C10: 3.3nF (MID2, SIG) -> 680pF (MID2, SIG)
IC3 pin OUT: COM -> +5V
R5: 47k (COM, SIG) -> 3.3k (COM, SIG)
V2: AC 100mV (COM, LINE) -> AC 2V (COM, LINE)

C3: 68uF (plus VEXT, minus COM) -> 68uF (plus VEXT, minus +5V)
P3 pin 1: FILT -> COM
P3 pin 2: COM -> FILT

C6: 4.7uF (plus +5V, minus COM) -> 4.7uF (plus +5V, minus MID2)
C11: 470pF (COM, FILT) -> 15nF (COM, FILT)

════════════════

WHAT YOU WILL DO — From the data, list each line in which the string "plus" appears.

ANSWER TO THIS PROBLEM —
C3: 68uF (plus VEXT, minus COM) -> 68uF (plus VEXT, minus +5V)
C6: 4.7uF (plus +5V, minus COM) -> 4.7uF (plus +5V, minus MID2)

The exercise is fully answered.